EXERCISE.
Restate the records word for word, omitting nothing.

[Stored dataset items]
Content starts

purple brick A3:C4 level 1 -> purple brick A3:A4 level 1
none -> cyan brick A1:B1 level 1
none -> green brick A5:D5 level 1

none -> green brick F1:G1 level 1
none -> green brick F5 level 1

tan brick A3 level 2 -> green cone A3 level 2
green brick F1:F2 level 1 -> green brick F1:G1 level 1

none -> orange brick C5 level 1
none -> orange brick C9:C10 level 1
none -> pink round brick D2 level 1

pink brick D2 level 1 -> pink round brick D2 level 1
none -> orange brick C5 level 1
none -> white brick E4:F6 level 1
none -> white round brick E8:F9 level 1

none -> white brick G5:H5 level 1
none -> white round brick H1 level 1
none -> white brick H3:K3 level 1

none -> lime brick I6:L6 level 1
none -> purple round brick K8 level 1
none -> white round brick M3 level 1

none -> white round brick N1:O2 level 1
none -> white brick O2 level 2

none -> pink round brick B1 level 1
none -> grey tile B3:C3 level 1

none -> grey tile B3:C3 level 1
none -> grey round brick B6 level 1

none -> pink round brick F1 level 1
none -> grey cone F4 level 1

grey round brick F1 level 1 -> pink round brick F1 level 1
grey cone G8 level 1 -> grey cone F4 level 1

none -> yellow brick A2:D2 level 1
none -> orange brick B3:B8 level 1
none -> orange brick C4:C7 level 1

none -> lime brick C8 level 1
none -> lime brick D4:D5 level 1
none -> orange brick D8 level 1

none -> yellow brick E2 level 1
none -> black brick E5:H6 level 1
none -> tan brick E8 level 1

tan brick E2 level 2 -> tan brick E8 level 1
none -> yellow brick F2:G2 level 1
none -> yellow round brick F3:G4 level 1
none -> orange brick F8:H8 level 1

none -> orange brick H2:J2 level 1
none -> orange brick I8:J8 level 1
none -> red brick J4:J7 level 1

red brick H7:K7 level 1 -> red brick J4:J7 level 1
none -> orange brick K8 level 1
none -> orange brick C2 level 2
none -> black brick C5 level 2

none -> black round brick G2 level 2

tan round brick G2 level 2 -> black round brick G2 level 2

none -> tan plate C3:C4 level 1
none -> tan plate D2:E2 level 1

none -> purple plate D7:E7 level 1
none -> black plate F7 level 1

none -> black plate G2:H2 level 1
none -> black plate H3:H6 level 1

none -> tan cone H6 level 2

Content ends

YOUR SOLUTION.
purple brick A3:C4 level 1 -> purple brick A3:A4 level 1
none -> cyan brick A1:B1 level 1
none -> green brick A5:D5 level 1

none -> green brick F1:G1 level 1
none -> green brick F5 level 1

tan brick A3 level 2 -> green cone A3 level 2
green brick F1:F2 level 1 -> green brick F1:G1 level 1

none -> orange brick C5 level 1
none -> orange brick C9:C10 level 1
none -> pink round brick D2 level 1

pink brick D2 level 1 -> pink round brick D2 level 1
none -> orange brick C5 level 1
none -> white brick E4:F6 level 1
none -> white round brick E8:F9 level 1

none -> white brick G5:H5 level 1
none -> white round brick H1 level 1
none -> white brick H3:K3 level 1

none -> lime brick I6:L6 level 1
none -> purple round brick K8 level 1
none -> white round brick M3 level 1

none -> white round brick N1:O2 level 1
none -> white brick O2 level 2

none -> pink round brick B1 level 1
none -> grey tile B3:C3 level 1

none -> grey tile B3:C3 level 1
none -> grey round brick B6 level 1

none -> pink round brick F1 level 1
none -> grey cone F4 level 1

grey round brick F1 level 1 -> pink round brick F1 level 1
grey cone G8 level 1 -> grey cone F4 level 1

none -> yellow brick A2:D2 level 1
none -> orange brick B3:B8 level 1
none -> orange brick C4:C7 level 1

none -> lime brick C8 level 1
none -> lime brick D4:D5 level 1
none -> orange brick D8 level 1

none -> yellow brick E2 level 1
none -> black brick E5:H6 level 1
none -> tan brick E8 level 1

tan brick E2 level 2 -> tan brick E8 level 1
none -> yellow brick F2:G2 level 1
none -> yellow round brick F3:G4 level 1
none -> orange brick F8:H8 level 1

none -> orange brick H2:J2 level 1
none -> orange brick I8:J8 level 1
none -> red brick J4:J7 level 1

red brick H7:K7 level 1 -> red brick J4:J7 level 1
none -> orange brick K8 level 1
none -> orange brick C2 level 2
none -> black brick C5 level 2

none -> black round brick G2 level 2

tan round brick G2 level 2 -> black round brick G2 level 2

none -> tan plate C3:C4 level 1
none -> tan plate D2:E2 level 1

none -> purple plate D7:E7 level 1
none -> black plate F7 level 1

none -> black plate G2:H2 level 1
none -> black plate H3:H6 level 1

none -> tan cone H6 level 2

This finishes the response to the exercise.